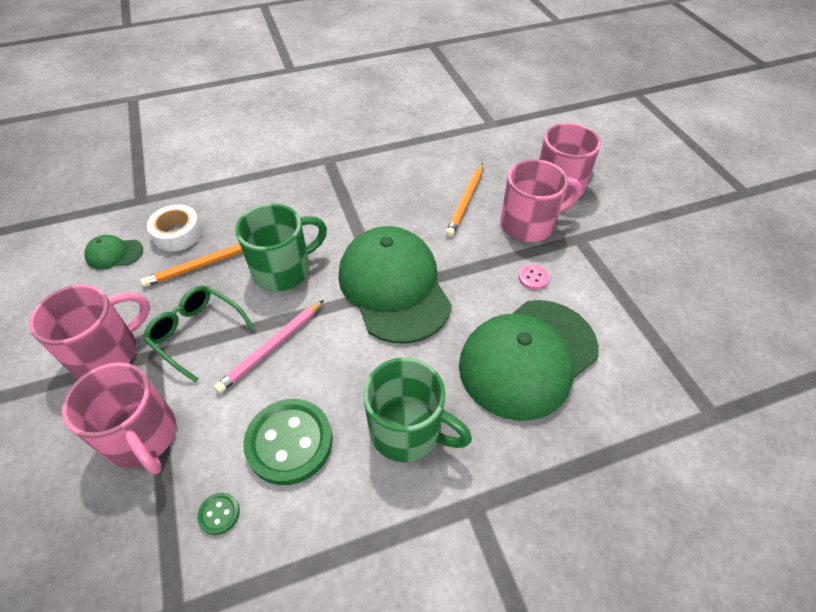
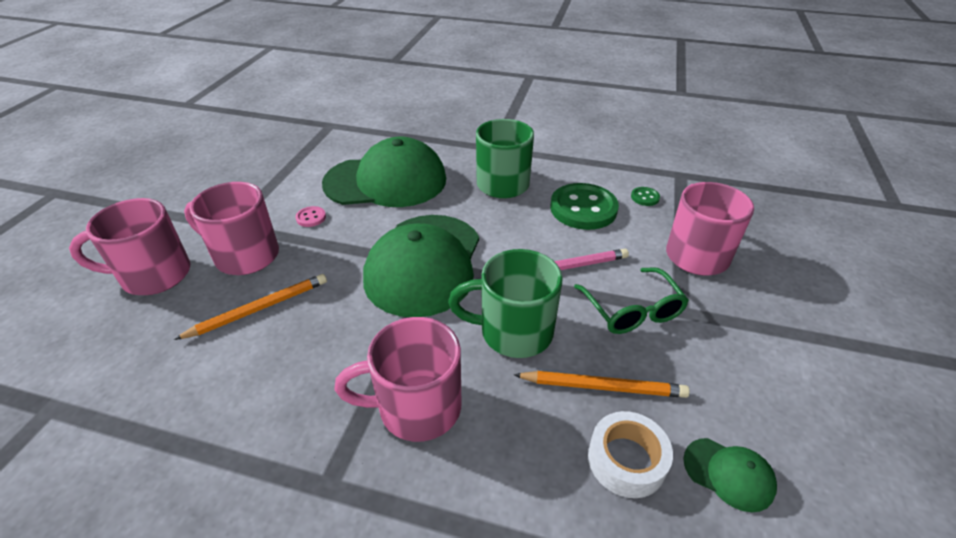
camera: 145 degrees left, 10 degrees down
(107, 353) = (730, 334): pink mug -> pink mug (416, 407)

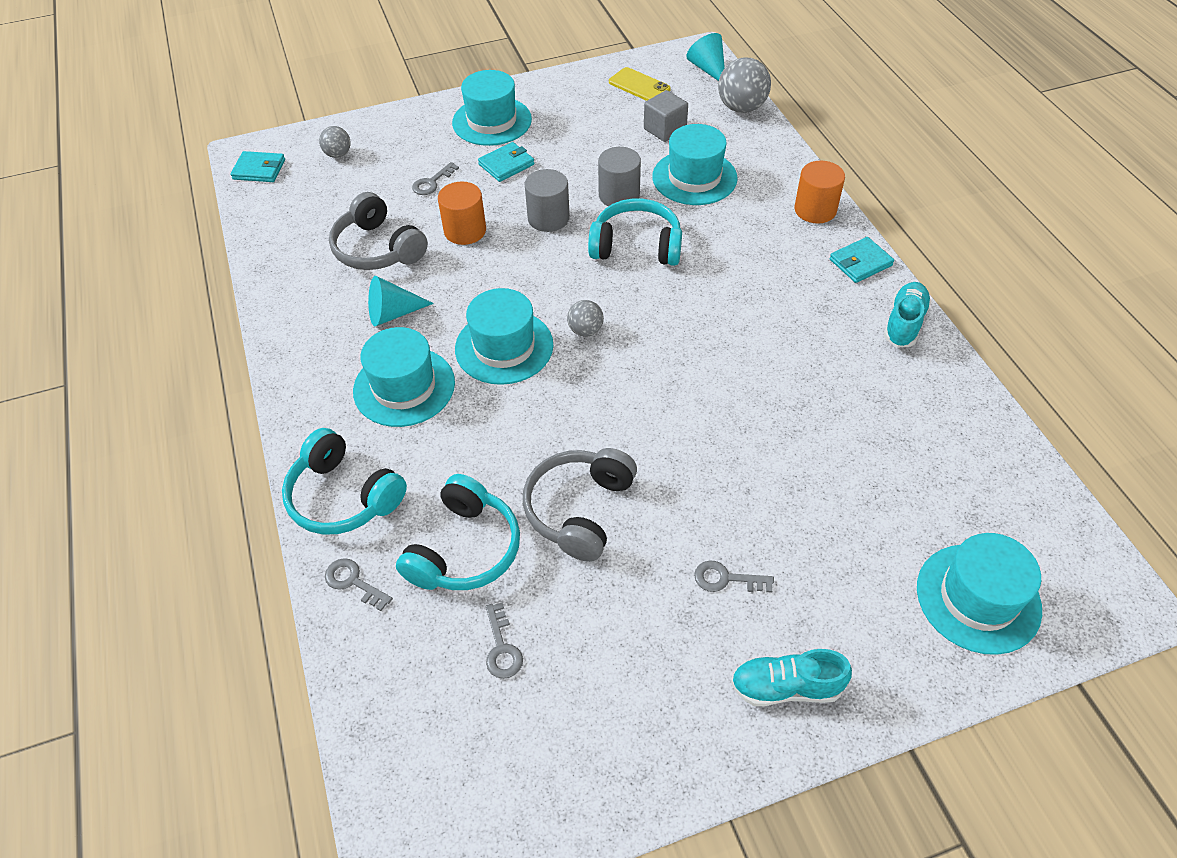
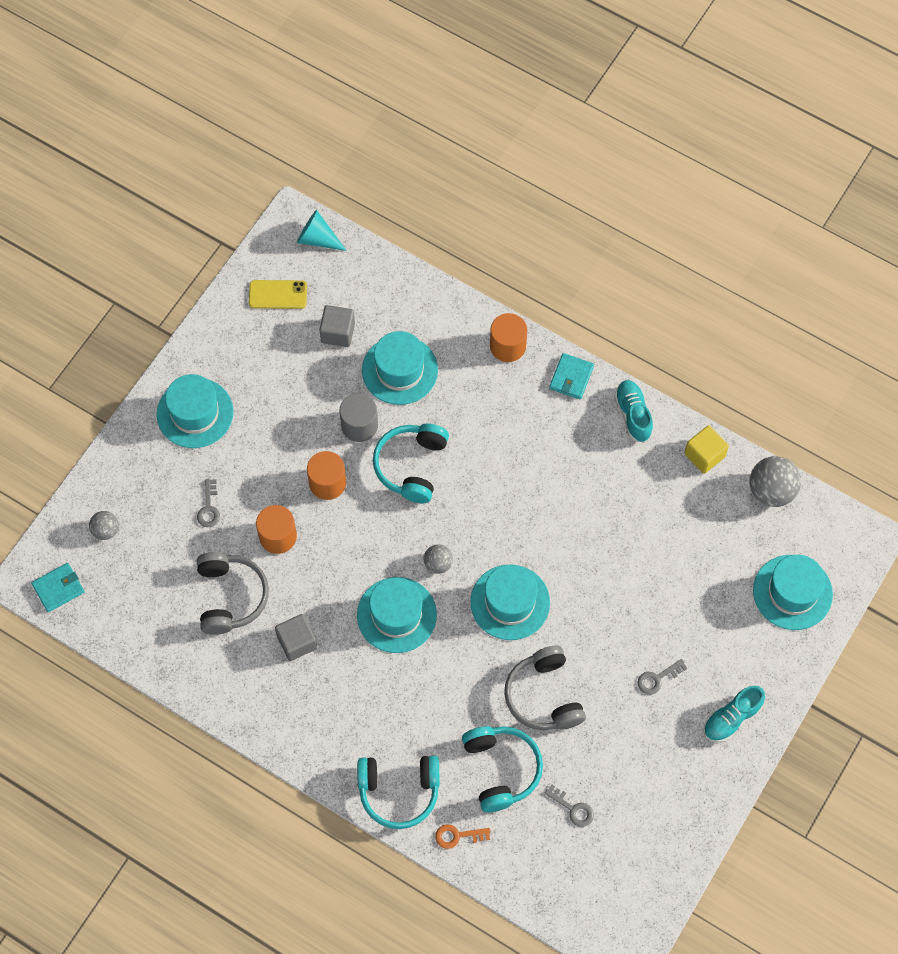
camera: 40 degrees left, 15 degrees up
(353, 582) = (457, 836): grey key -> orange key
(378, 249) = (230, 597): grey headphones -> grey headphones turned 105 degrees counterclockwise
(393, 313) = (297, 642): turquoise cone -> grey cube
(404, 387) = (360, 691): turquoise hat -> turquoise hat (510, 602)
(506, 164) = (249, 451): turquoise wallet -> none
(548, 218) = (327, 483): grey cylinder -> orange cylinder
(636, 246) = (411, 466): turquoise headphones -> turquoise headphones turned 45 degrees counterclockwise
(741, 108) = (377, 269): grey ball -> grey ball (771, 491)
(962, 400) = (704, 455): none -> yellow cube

==*==

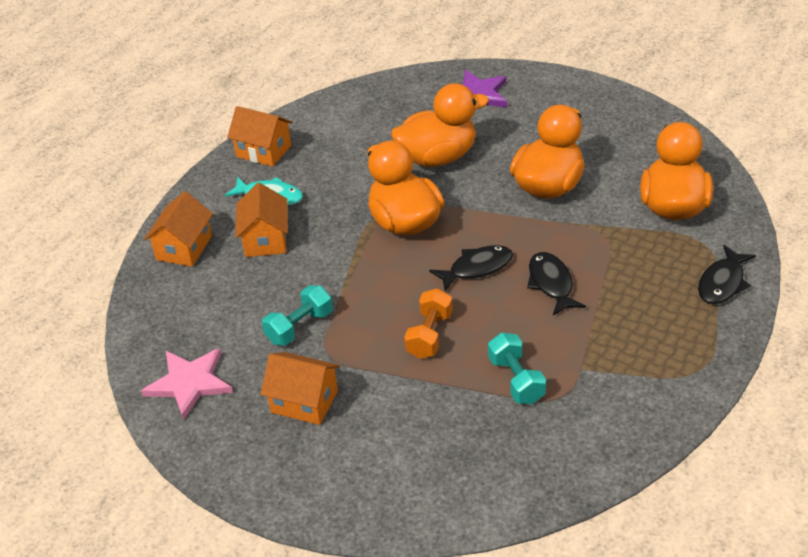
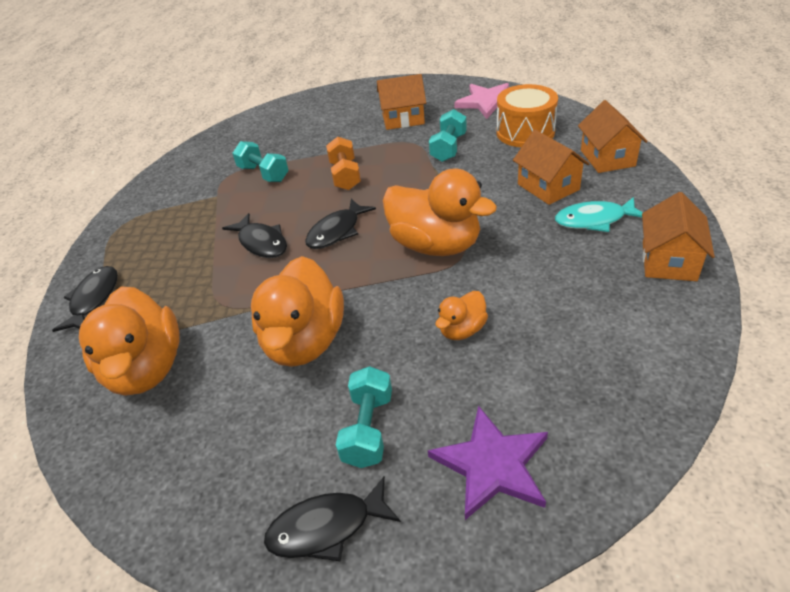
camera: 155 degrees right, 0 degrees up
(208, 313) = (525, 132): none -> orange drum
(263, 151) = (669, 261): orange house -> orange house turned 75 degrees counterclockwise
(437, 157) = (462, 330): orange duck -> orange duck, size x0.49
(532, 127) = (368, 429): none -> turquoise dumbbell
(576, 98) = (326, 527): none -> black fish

==*==

Check the lines above for the word "none" and give the number of lines where it appears, with no other text.

=== Reply ===
5